**Work task:** Your output should be the lines of the entries below, exactly, from the first one through the line that holds "sofa: (443, 210)".

╭──

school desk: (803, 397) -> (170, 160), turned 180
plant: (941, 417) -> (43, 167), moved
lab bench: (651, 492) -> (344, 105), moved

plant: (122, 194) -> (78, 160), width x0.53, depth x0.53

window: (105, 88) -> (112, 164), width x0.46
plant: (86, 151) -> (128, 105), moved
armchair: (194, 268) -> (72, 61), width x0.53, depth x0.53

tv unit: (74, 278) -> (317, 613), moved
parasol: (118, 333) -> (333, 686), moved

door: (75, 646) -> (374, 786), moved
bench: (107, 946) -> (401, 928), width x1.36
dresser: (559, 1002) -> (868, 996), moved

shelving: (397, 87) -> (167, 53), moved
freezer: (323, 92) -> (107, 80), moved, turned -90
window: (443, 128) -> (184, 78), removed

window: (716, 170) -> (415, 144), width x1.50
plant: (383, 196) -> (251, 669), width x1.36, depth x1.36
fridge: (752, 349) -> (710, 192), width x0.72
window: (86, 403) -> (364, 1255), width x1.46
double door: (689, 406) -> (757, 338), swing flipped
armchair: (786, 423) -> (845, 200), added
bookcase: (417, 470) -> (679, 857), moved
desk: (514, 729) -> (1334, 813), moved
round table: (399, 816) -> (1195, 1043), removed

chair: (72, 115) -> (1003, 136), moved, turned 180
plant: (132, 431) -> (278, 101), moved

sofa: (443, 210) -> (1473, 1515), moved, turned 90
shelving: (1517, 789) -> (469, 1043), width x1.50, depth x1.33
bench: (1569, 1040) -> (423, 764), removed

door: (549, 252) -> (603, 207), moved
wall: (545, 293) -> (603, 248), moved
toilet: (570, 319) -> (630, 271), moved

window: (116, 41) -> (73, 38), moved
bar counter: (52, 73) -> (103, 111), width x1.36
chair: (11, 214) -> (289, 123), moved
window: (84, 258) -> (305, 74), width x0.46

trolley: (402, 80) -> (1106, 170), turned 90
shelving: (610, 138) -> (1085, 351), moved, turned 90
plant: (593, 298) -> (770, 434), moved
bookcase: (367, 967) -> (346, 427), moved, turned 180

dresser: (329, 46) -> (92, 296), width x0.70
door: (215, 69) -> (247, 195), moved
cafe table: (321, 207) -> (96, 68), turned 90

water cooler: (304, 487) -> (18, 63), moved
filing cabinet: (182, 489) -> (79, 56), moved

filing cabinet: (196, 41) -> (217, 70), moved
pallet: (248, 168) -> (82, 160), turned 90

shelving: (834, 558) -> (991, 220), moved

╰──

**Response to the task:**
school desk: (803, 397) -> (170, 160), turned 180
plant: (941, 417) -> (43, 167), moved
lab bench: (651, 492) -> (344, 105), moved

plant: (122, 194) -> (78, 160), width x0.53, depth x0.53

window: (105, 88) -> (112, 164), width x0.46
plant: (86, 151) -> (128, 105), moved
armchair: (194, 268) -> (72, 61), width x0.53, depth x0.53

tv unit: (74, 278) -> (317, 613), moved
parasol: (118, 333) -> (333, 686), moved

door: (75, 646) -> (374, 786), moved
bench: (107, 946) -> (401, 928), width x1.36
dresser: (559, 1002) -> (868, 996), moved

shelving: (397, 87) -> (167, 53), moved
freezer: (323, 92) -> (107, 80), moved, turned -90
window: (443, 128) -> (184, 78), removed

window: (716, 170) -> (415, 144), width x1.50
plant: (383, 196) -> (251, 669), width x1.36, depth x1.36
fridge: (752, 349) -> (710, 192), width x0.72
window: (86, 403) -> (364, 1255), width x1.46
double door: (689, 406) -> (757, 338), swing flipped
armchair: (786, 423) -> (845, 200), added
bookcase: (417, 470) -> (679, 857), moved
desk: (514, 729) -> (1334, 813), moved
round table: (399, 816) -> (1195, 1043), removed

chair: (72, 115) -> (1003, 136), moved, turned 180
plant: (132, 431) -> (278, 101), moved

sofa: (443, 210) -> (1473, 1515), moved, turned 90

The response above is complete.